RECORDS FOR THE EXERCISE »
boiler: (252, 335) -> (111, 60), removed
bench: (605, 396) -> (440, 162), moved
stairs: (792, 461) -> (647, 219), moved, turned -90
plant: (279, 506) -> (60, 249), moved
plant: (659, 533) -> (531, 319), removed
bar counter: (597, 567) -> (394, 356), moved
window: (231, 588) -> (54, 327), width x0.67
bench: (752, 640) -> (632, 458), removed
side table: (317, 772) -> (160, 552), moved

PROBLEM DETAILS » Reproduce the data in its entirety. Keep every character unchanged.

YOUR SOLUTION »
boiler: (252, 335) -> (111, 60), removed
bench: (605, 396) -> (440, 162), moved
stairs: (792, 461) -> (647, 219), moved, turned -90
plant: (279, 506) -> (60, 249), moved
plant: (659, 533) -> (531, 319), removed
bar counter: (597, 567) -> (394, 356), moved
window: (231, 588) -> (54, 327), width x0.67
bench: (752, 640) -> (632, 458), removed
side table: (317, 772) -> (160, 552), moved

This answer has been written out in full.